(Beginning of Supplied material)

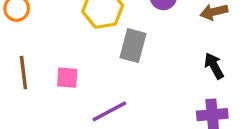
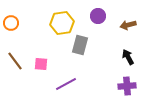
brown line: (23, 73) -> (15, 61), turned -30

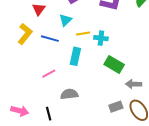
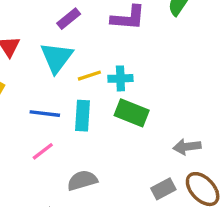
cyan triangle: (65, 20) -> (57, 58), size x1.5
blue line: (50, 39) -> (45, 114), moved
green rectangle: (114, 64) -> (132, 113), moved

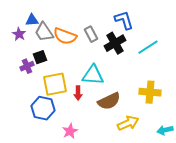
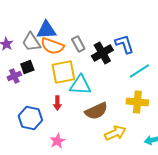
blue triangle: (32, 20) -> (46, 30), moved, size x1.5
blue L-shape: (124, 20) -> (124, 44), moved
cyan line: (148, 47) -> (139, 71), moved
yellow square: (55, 84) -> (63, 72), moved
red arrow: (78, 93) -> (57, 103), moved

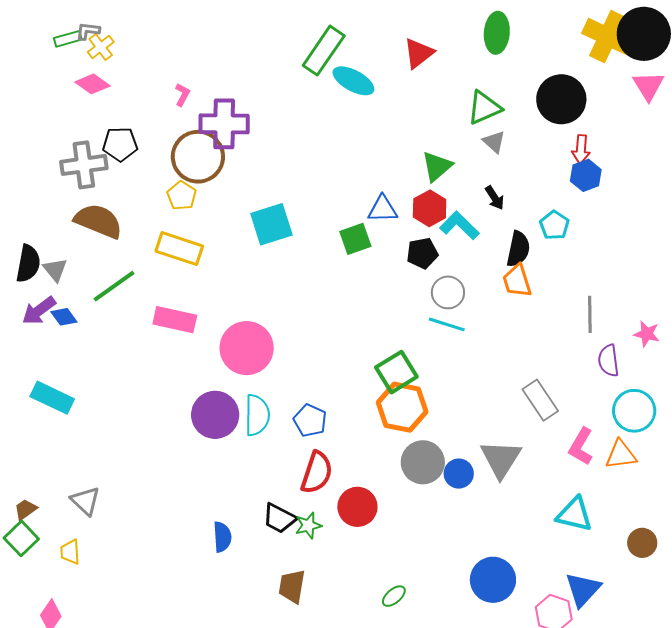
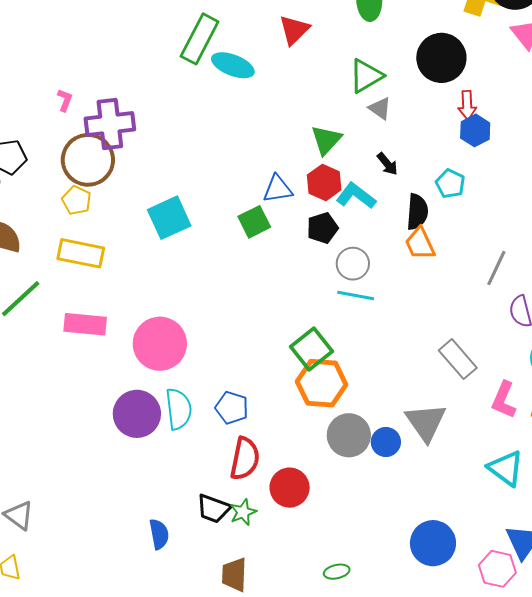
gray line: (590, 314) -> (496, 268), turned 33
cyan triangle: (574, 514) -> (506, 468), turned 30
green ellipse: (394, 596) -> (337, 572), turned 35

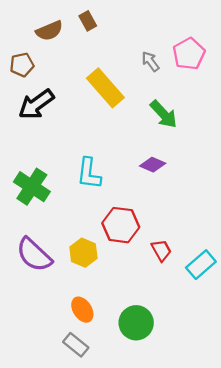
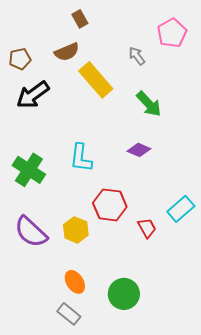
brown semicircle: (49, 31) -> (67, 52), moved
pink pentagon: (189, 54) -> (172, 33), moved
cyan rectangle: (201, 265) -> (181, 209), moved

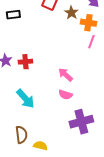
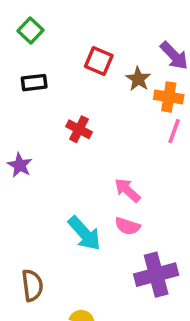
red cross: (25, 62) -> (79, 129), moved, turned 32
cyan arrow: (25, 99) -> (84, 233), moved
brown semicircle: (21, 135) -> (32, 285), moved

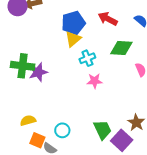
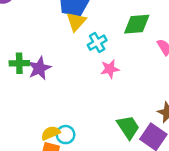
green cross: (23, 66) -> (19, 63), size x0.7
yellow semicircle: (28, 120) -> (51, 133), moved
cyan circle: (62, 130) -> (66, 135), moved

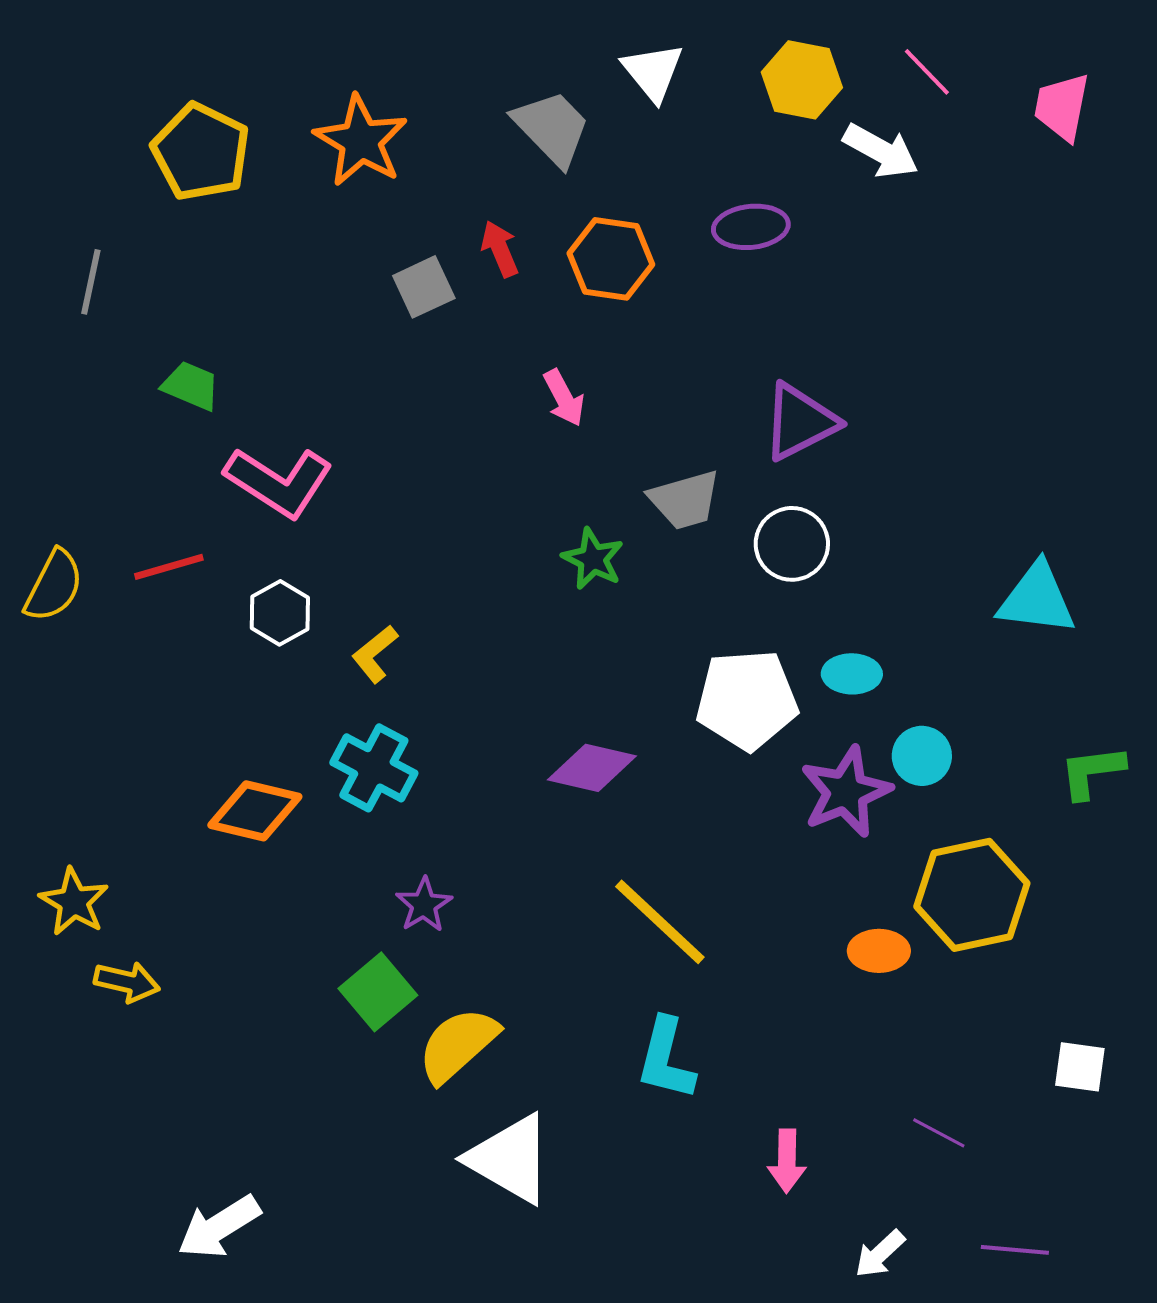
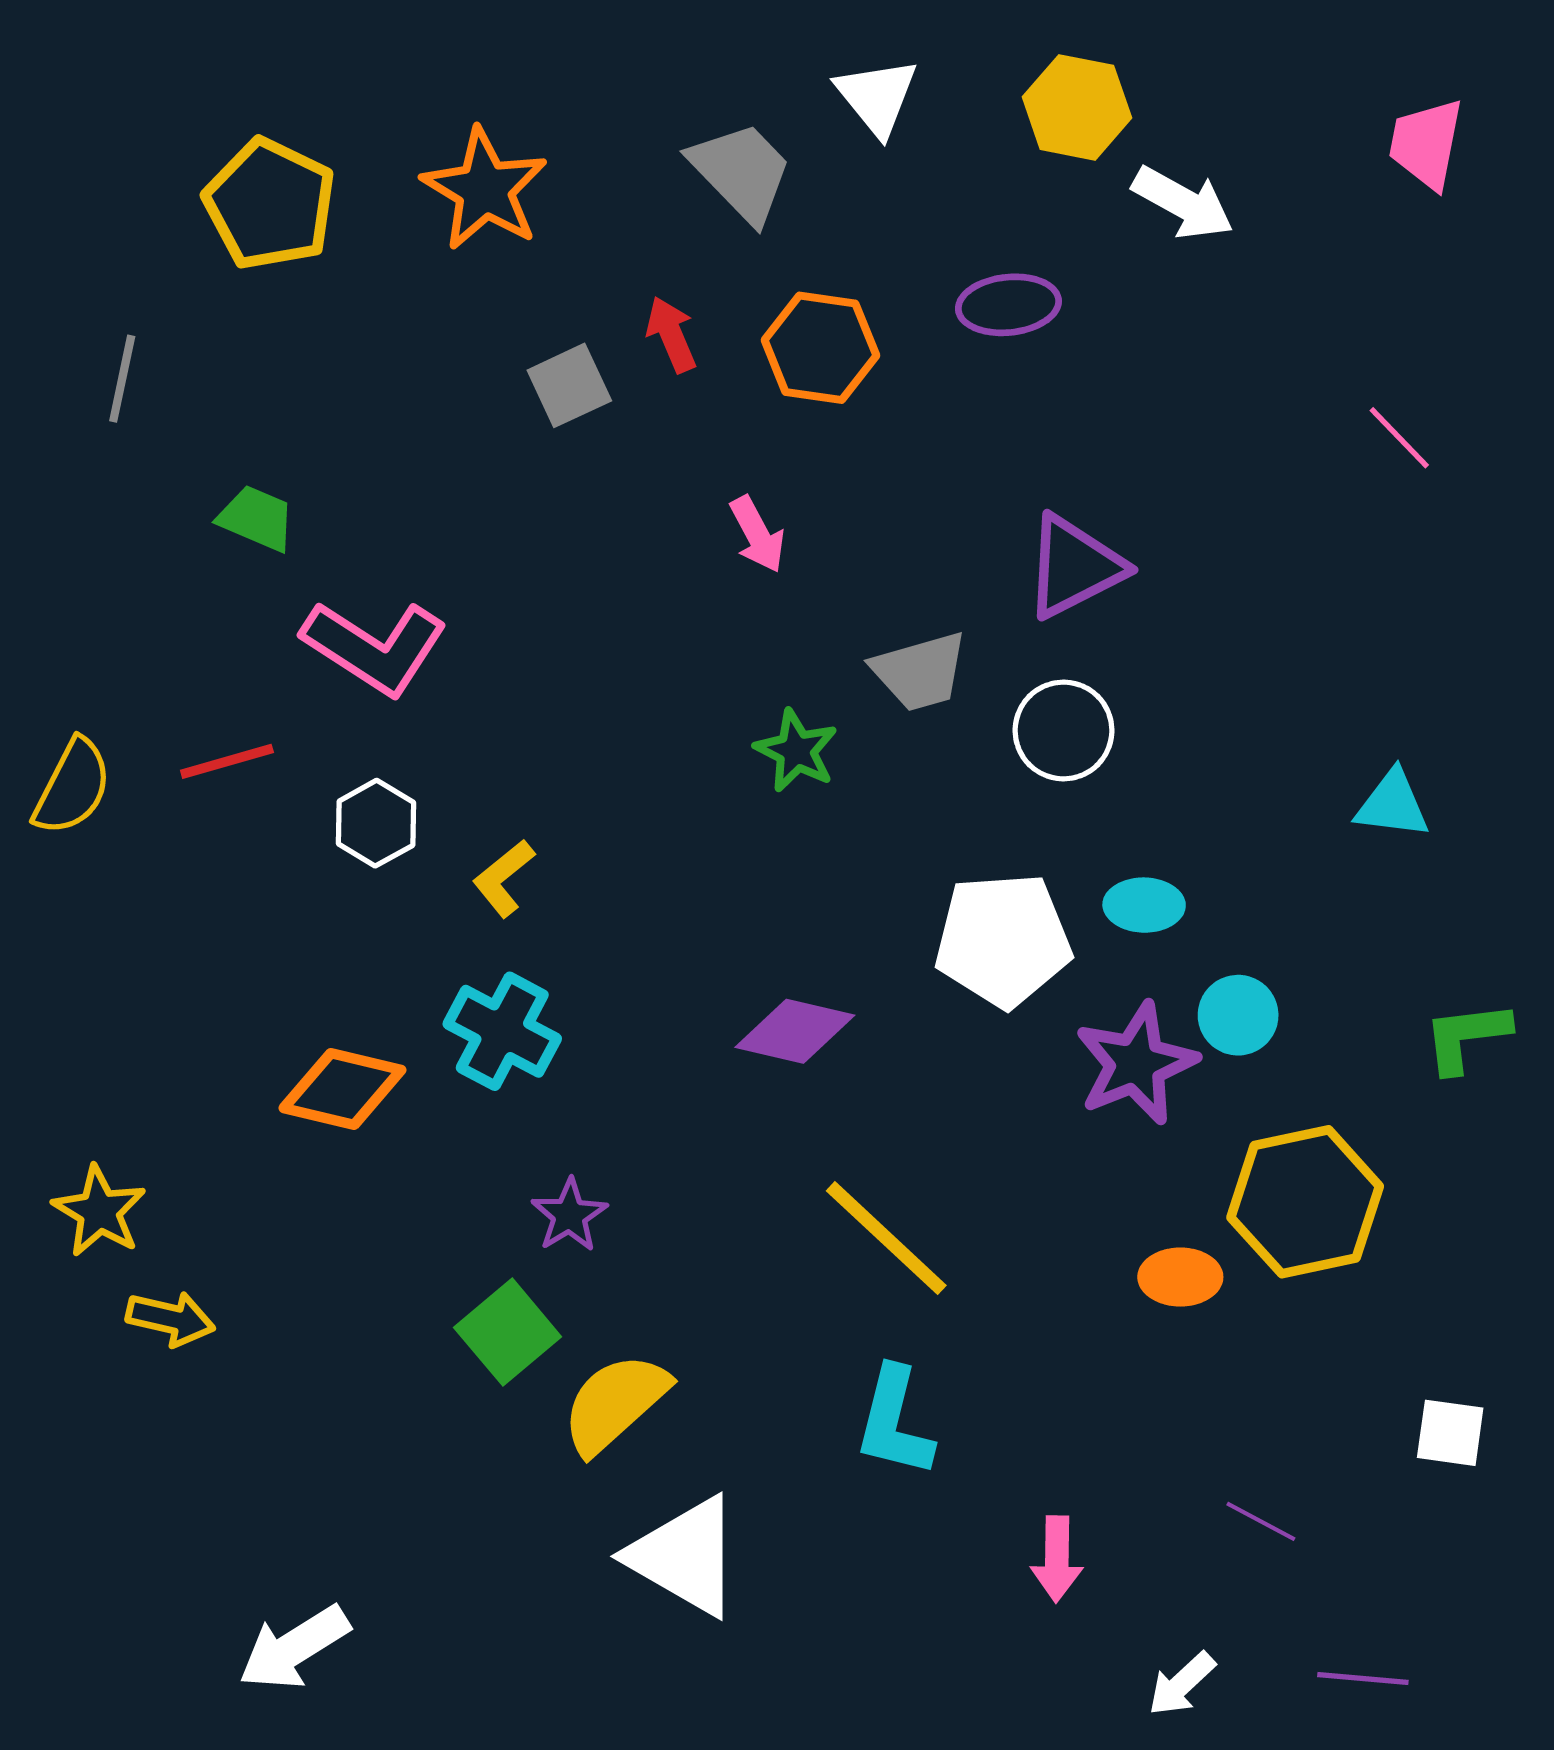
pink line: (927, 72) -> (1399, 438), moved
cyan triangle: (1037, 599) -> (1392, 804), size x0.7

(End of Supplied material)

▶ What to do:
Without changing a word, retype the data above and omit its pictures.

▶ Reply to the task:
brown line: (23, 73) -> (15, 61), turned -30

cyan triangle: (65, 20) -> (57, 58), size x1.5
blue line: (50, 39) -> (45, 114), moved
green rectangle: (114, 64) -> (132, 113), moved

blue triangle: (32, 20) -> (46, 30), moved, size x1.5
blue L-shape: (124, 20) -> (124, 44), moved
cyan line: (148, 47) -> (139, 71), moved
yellow square: (55, 84) -> (63, 72), moved
red arrow: (78, 93) -> (57, 103), moved

gray line: (590, 314) -> (496, 268), turned 33
cyan triangle: (574, 514) -> (506, 468), turned 30
green ellipse: (394, 596) -> (337, 572), turned 35

brown semicircle: (49, 31) -> (67, 52), moved
pink pentagon: (189, 54) -> (172, 33), moved
cyan rectangle: (201, 265) -> (181, 209), moved

red cross: (25, 62) -> (79, 129), moved, turned 32
cyan arrow: (25, 99) -> (84, 233), moved
brown semicircle: (21, 135) -> (32, 285), moved

green cross: (23, 66) -> (19, 63), size x0.7
yellow semicircle: (28, 120) -> (51, 133), moved
cyan circle: (62, 130) -> (66, 135), moved

pink line: (927, 72) -> (1399, 438), moved
cyan triangle: (1037, 599) -> (1392, 804), size x0.7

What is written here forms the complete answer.